Object state change records

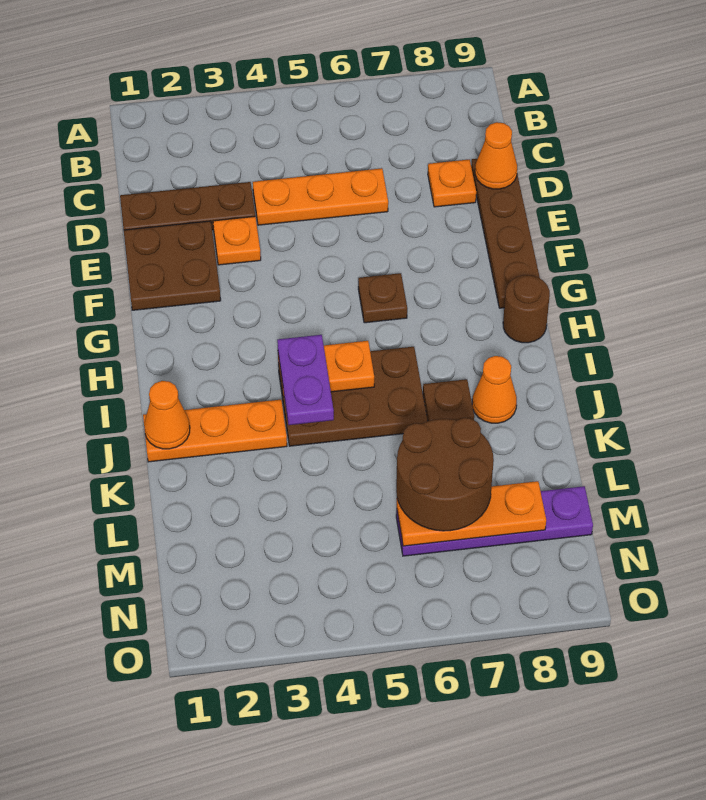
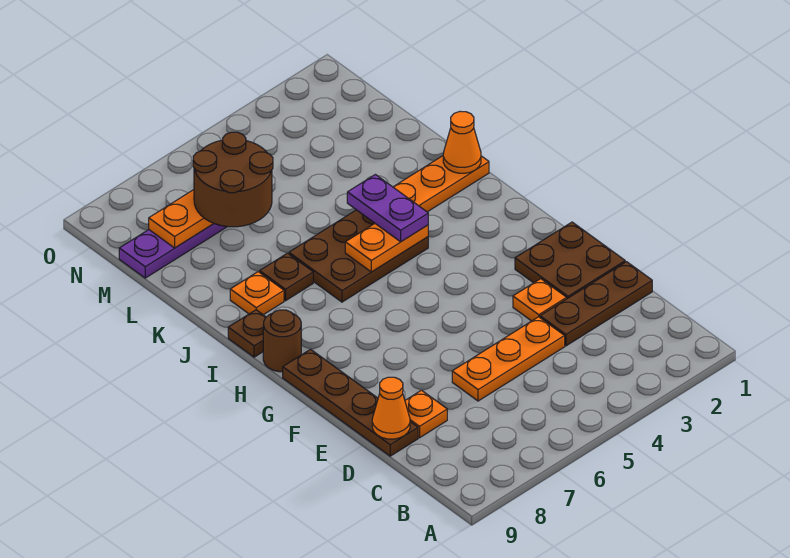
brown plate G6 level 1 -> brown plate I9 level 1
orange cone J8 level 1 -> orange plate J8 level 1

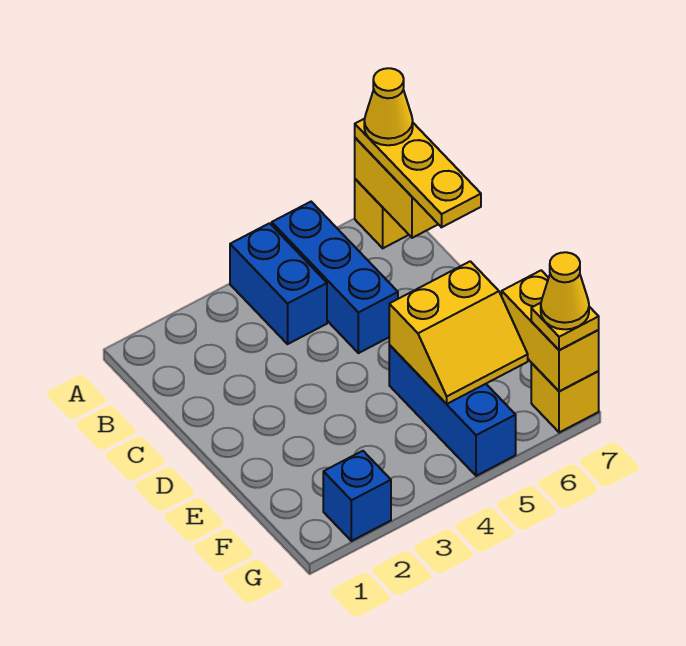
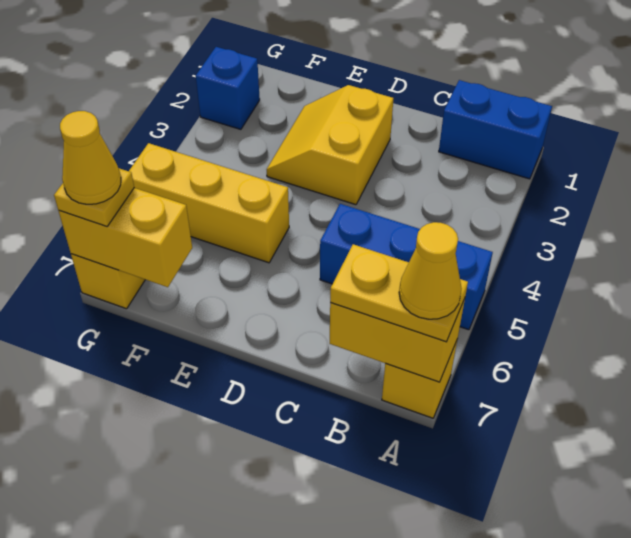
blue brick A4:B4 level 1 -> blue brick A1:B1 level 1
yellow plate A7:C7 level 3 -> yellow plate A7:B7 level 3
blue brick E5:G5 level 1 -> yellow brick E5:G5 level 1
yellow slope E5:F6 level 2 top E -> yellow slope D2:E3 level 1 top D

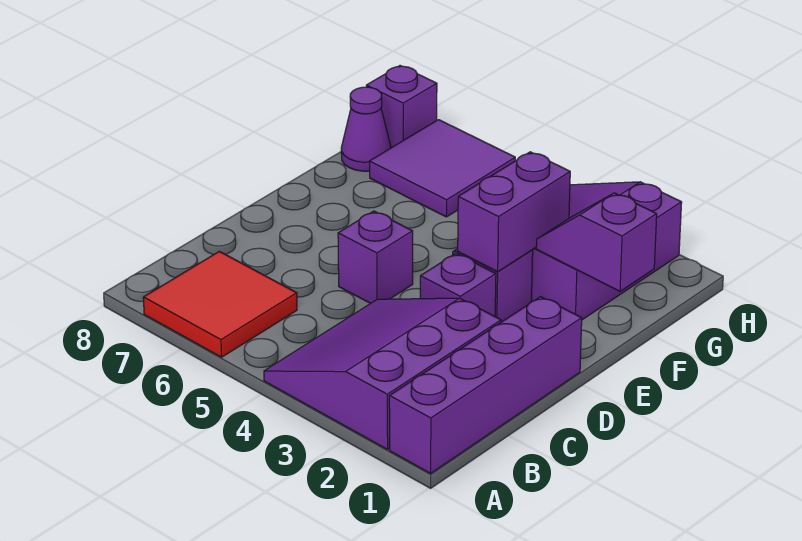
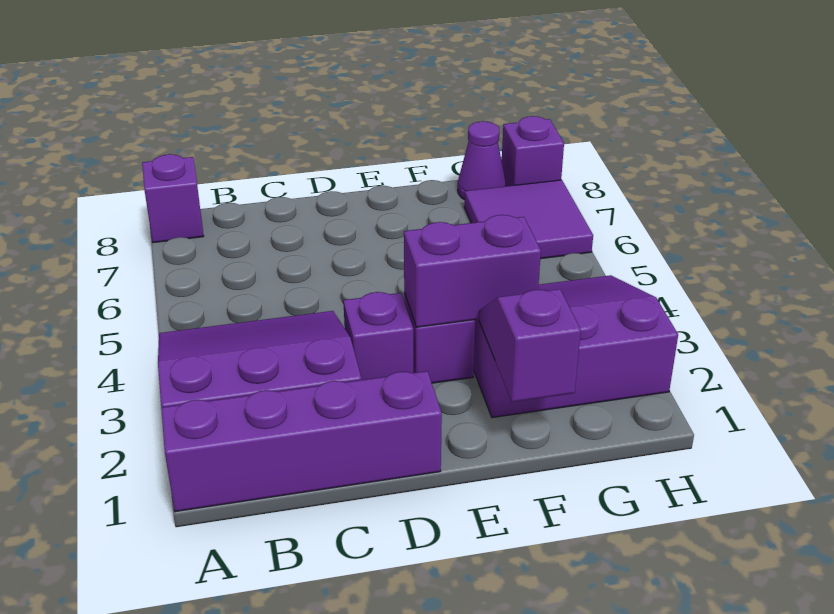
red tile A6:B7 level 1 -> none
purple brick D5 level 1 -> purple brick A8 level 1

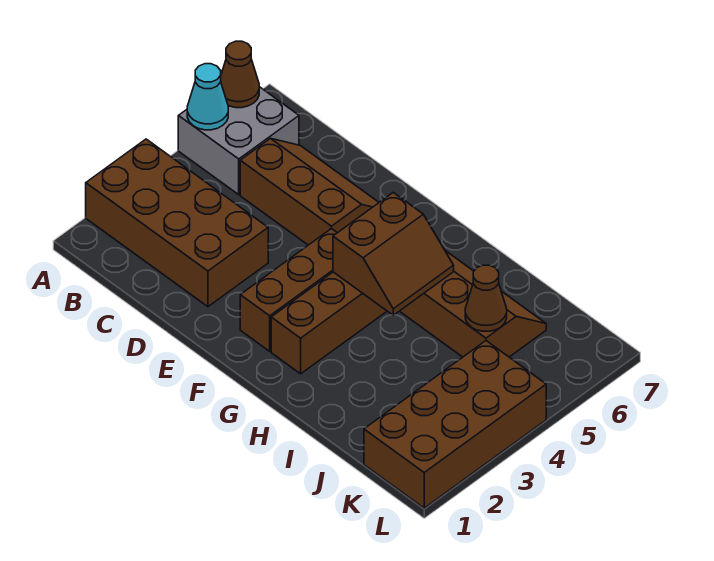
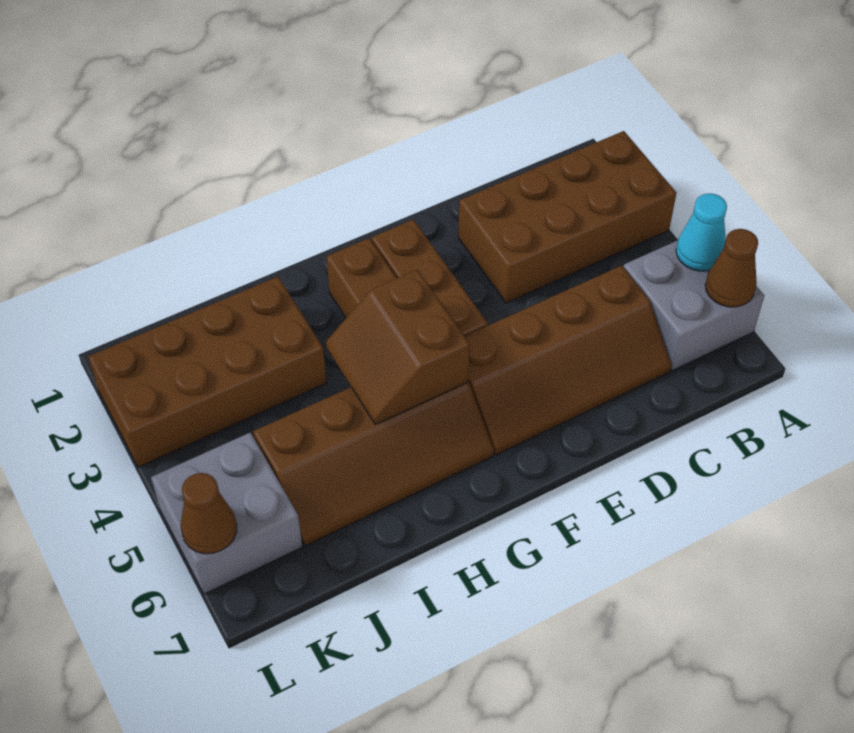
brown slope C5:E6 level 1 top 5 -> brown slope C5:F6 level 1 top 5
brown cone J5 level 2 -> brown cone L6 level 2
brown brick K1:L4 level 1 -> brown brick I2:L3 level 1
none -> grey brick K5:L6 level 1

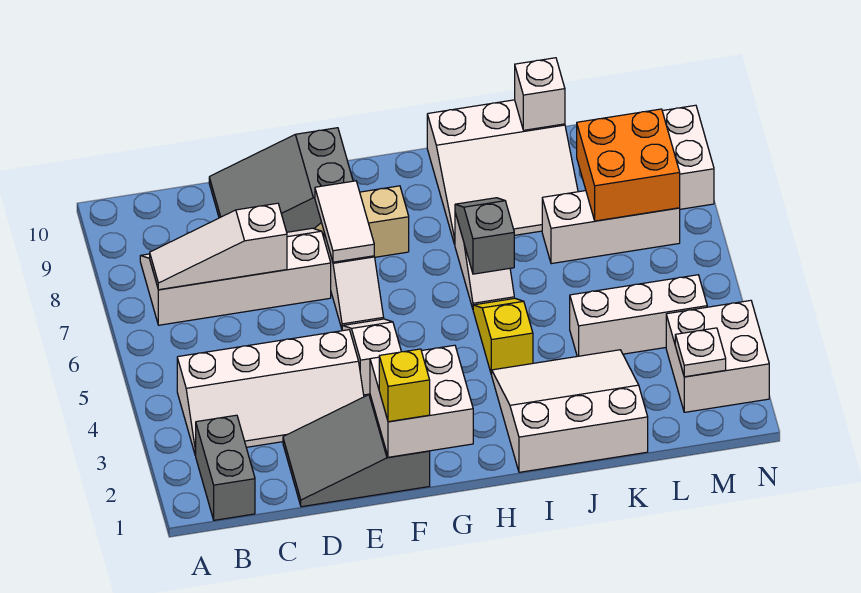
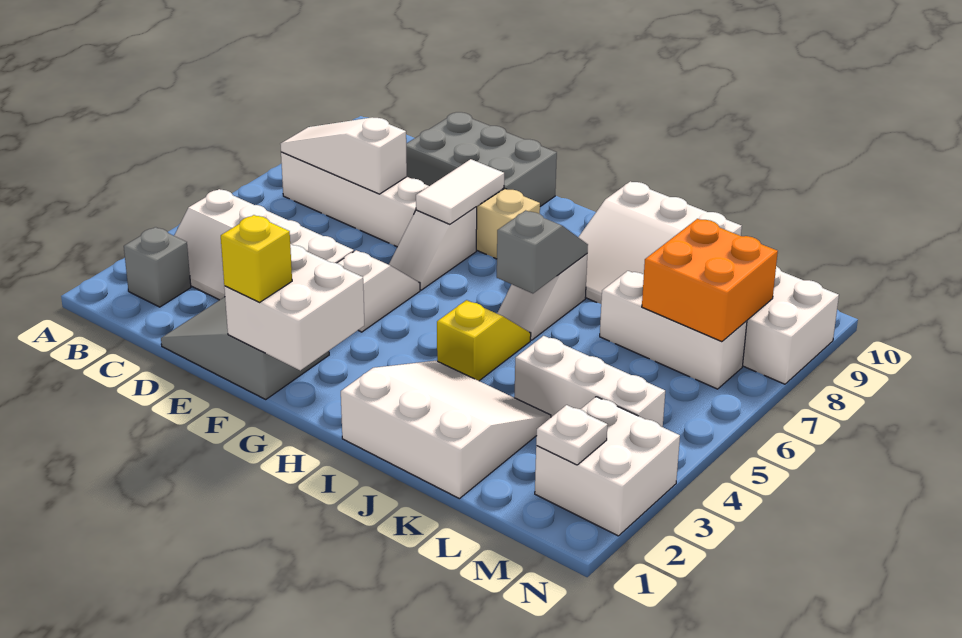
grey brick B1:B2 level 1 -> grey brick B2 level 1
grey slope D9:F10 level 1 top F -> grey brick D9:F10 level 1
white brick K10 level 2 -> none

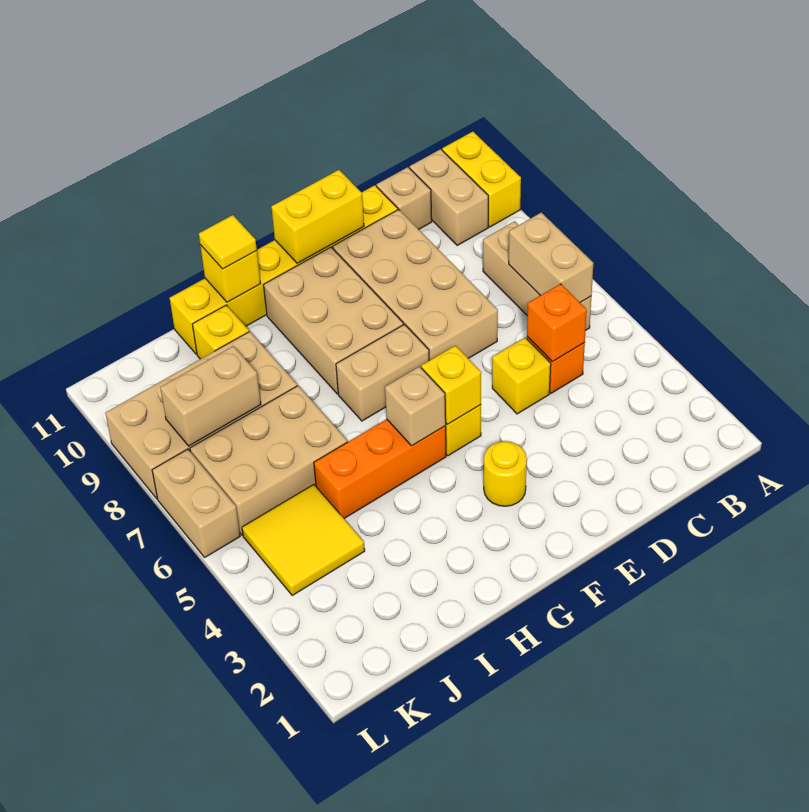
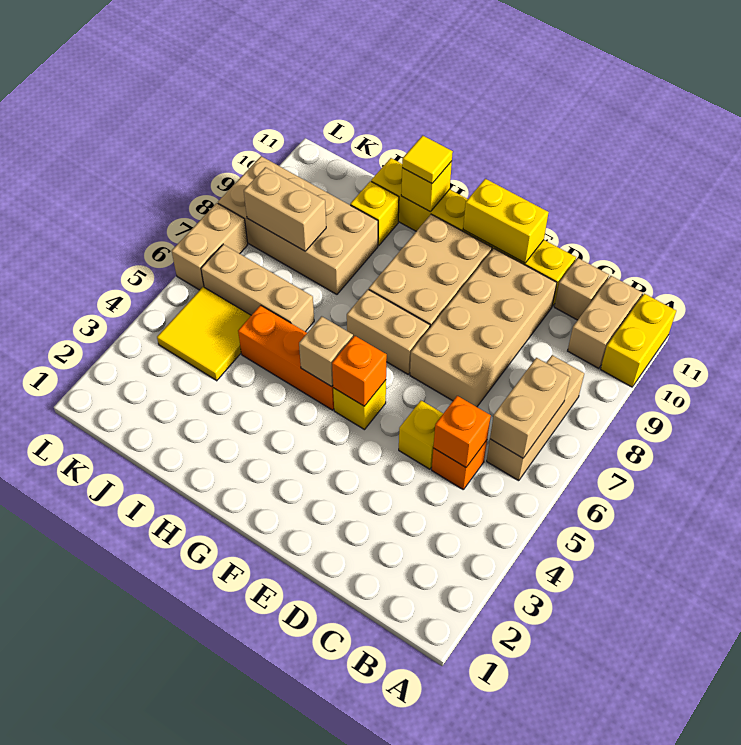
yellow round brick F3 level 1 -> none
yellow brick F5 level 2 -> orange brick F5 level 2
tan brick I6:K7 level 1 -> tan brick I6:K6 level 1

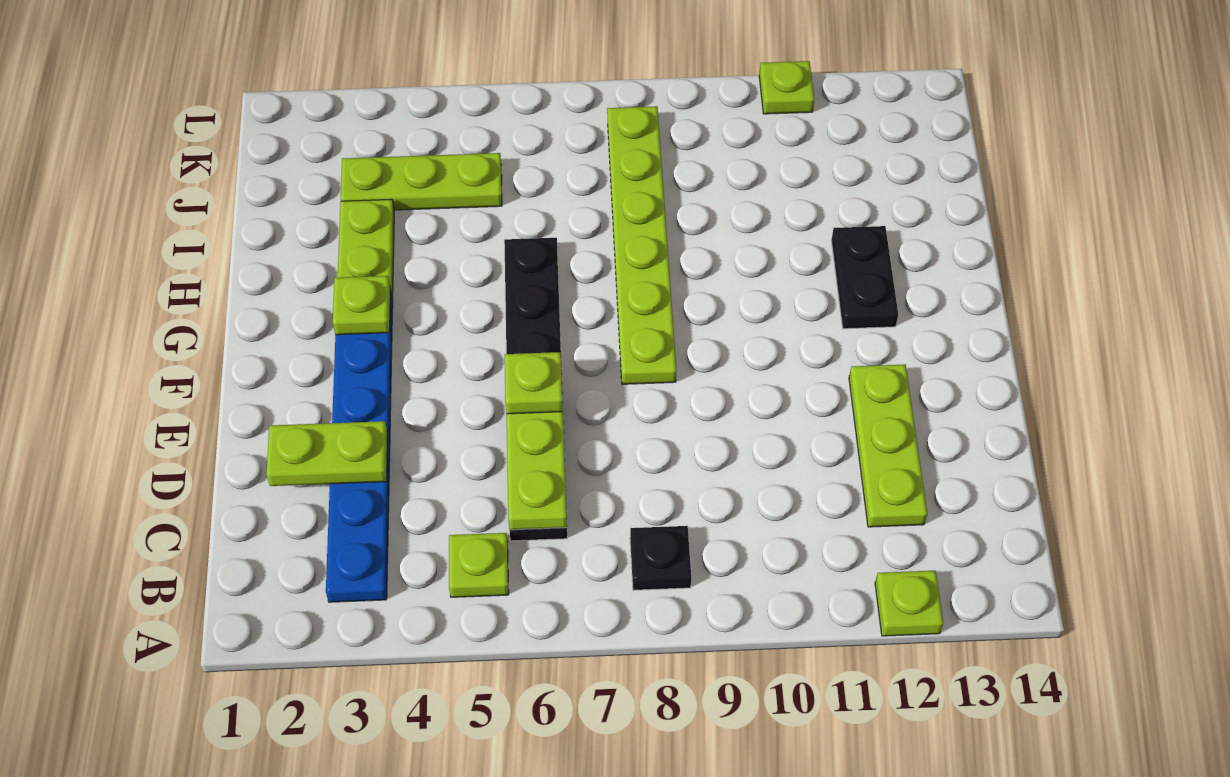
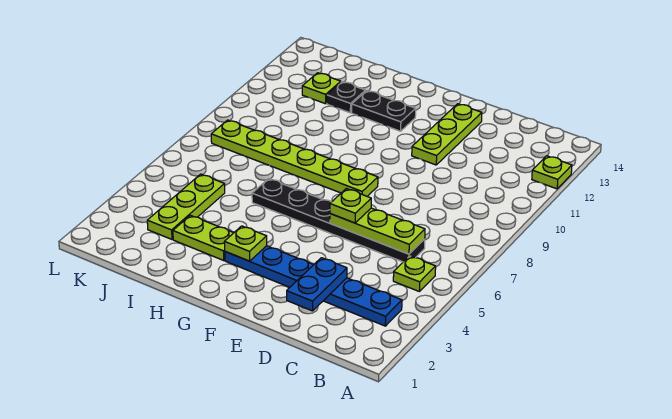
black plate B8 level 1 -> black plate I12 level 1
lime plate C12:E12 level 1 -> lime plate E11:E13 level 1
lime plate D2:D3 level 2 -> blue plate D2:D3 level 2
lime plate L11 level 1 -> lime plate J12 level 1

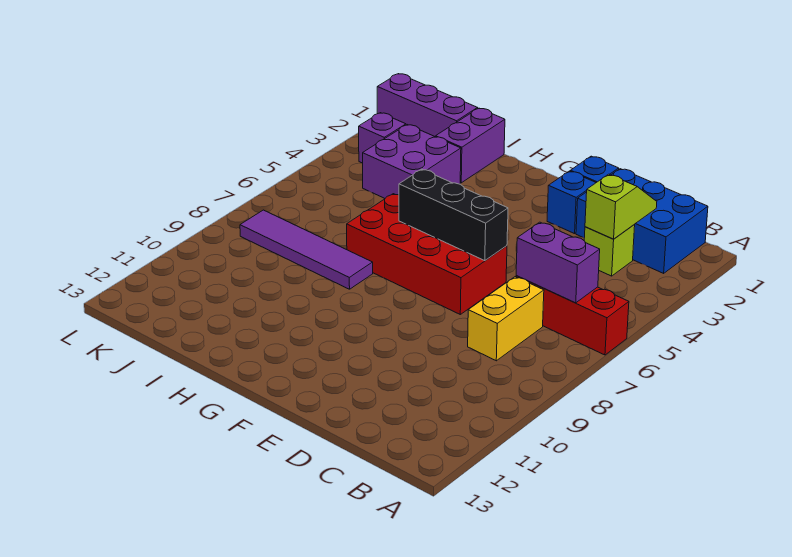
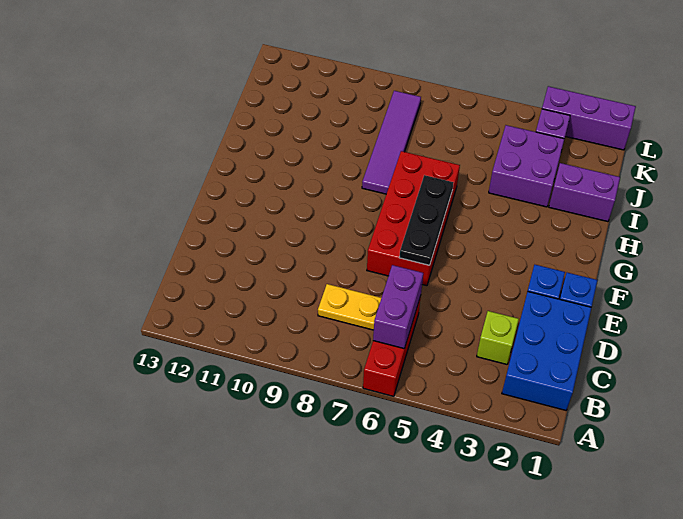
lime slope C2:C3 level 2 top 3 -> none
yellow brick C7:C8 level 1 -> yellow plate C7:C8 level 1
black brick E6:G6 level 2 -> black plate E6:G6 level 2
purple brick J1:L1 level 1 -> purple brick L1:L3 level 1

## WHAT THE TASK REQUIRES
The answer must be an exact restatement of all the records, with no pictures included.

## YOUR SOLUTION
brown plate G6 level 1 -> brown plate I9 level 1
orange cone J8 level 1 -> orange plate J8 level 1

blue brick A4:B4 level 1 -> blue brick A1:B1 level 1
yellow plate A7:C7 level 3 -> yellow plate A7:B7 level 3
blue brick E5:G5 level 1 -> yellow brick E5:G5 level 1
yellow slope E5:F6 level 2 top E -> yellow slope D2:E3 level 1 top D

red tile A6:B7 level 1 -> none
purple brick D5 level 1 -> purple brick A8 level 1

brown slope C5:E6 level 1 top 5 -> brown slope C5:F6 level 1 top 5
brown cone J5 level 2 -> brown cone L6 level 2
brown brick K1:L4 level 1 -> brown brick I2:L3 level 1
none -> grey brick K5:L6 level 1

grey brick B1:B2 level 1 -> grey brick B2 level 1
grey slope D9:F10 level 1 top F -> grey brick D9:F10 level 1
white brick K10 level 2 -> none

yellow round brick F3 level 1 -> none
yellow brick F5 level 2 -> orange brick F5 level 2
tan brick I6:K7 level 1 -> tan brick I6:K6 level 1

black plate B8 level 1 -> black plate I12 level 1
lime plate C12:E12 level 1 -> lime plate E11:E13 level 1
lime plate D2:D3 level 2 -> blue plate D2:D3 level 2
lime plate L11 level 1 -> lime plate J12 level 1

lime slope C2:C3 level 2 top 3 -> none
yellow brick C7:C8 level 1 -> yellow plate C7:C8 level 1
black brick E6:G6 level 2 -> black plate E6:G6 level 2
purple brick J1:L1 level 1 -> purple brick L1:L3 level 1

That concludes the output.